Stored entries
= = = =
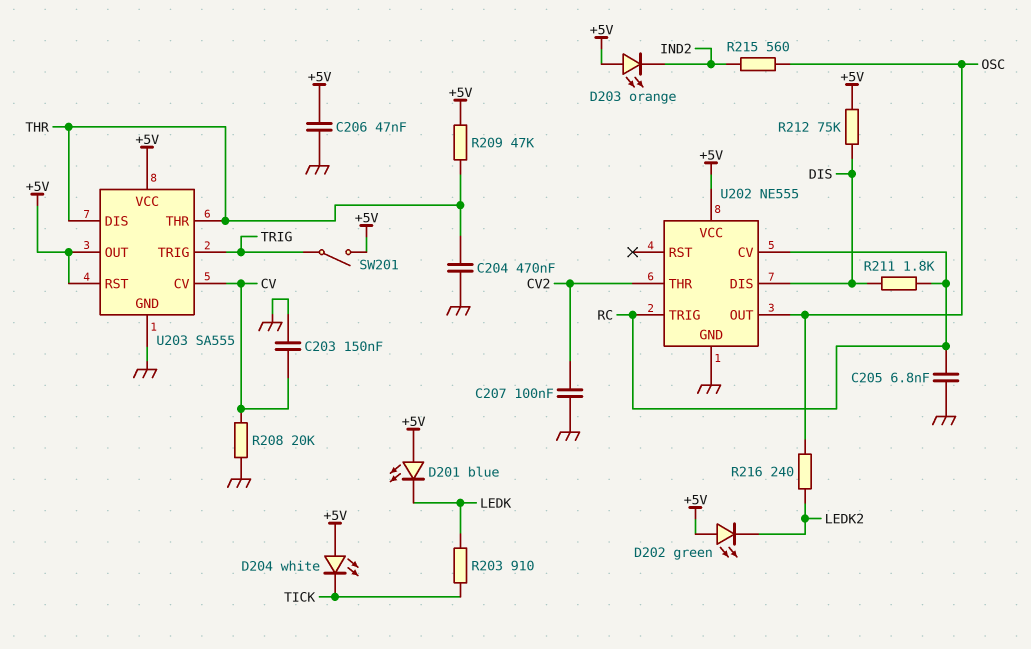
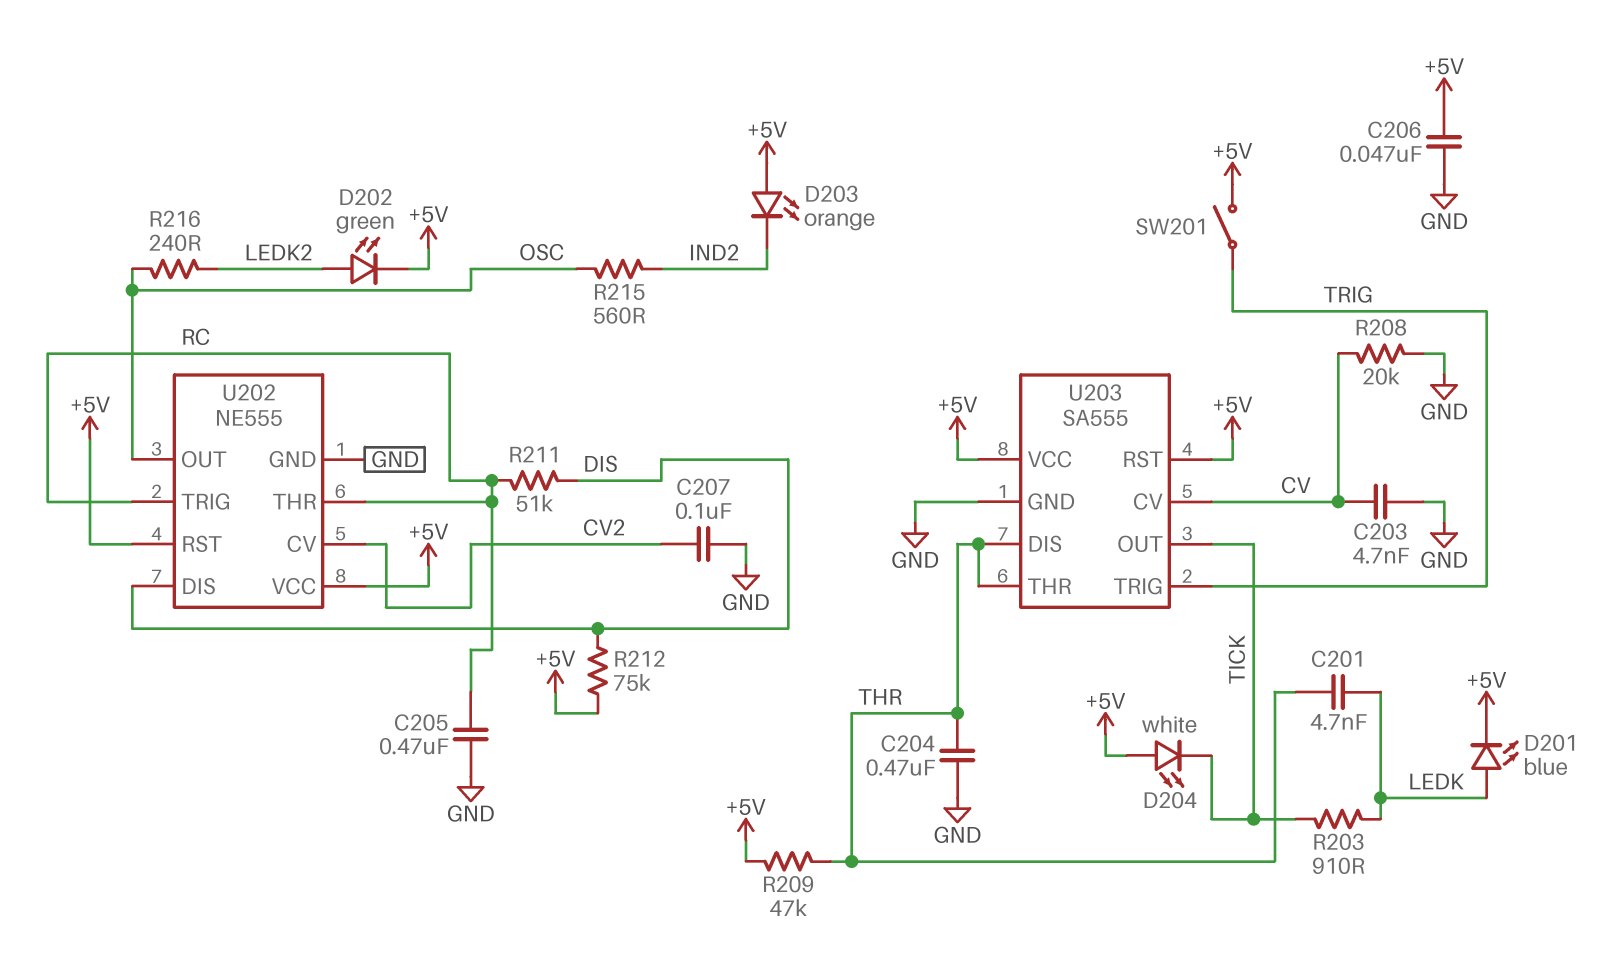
C201: none -> 4.7nF (LEDK, THR)
C203: 150nF (CV, GND) -> 4.7nF (CV, GND)
C205: 6.8nF (GND, RC) -> 470nF (GND, RC)
D201: LED blue (A +5V, K LEDK) -> LED blue (A LEDK, K +5V)
D202: LED green (A +5V, K LEDK2) -> LED green (A LEDK2, K +5V)
R211: 1.8k (DIS, RC) -> 51k (DIS, RC)
U202 pin CV: RC -> CV2
U202 pin RST: none -> +5V
U202 pin THR: CV2 -> RC
U203 pin OUT: +5V -> TICK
= = = =
§ About this exercise:
No pictures belong in the copy. Repeat the entries exactly.

§ Written solution:
C201: none -> 4.7nF (LEDK, THR)
C203: 150nF (CV, GND) -> 4.7nF (CV, GND)
C205: 6.8nF (GND, RC) -> 470nF (GND, RC)
D201: LED blue (A +5V, K LEDK) -> LED blue (A LEDK, K +5V)
D202: LED green (A +5V, K LEDK2) -> LED green (A LEDK2, K +5V)
R211: 1.8k (DIS, RC) -> 51k (DIS, RC)
U202 pin CV: RC -> CV2
U202 pin RST: none -> +5V
U202 pin THR: CV2 -> RC
U203 pin OUT: +5V -> TICK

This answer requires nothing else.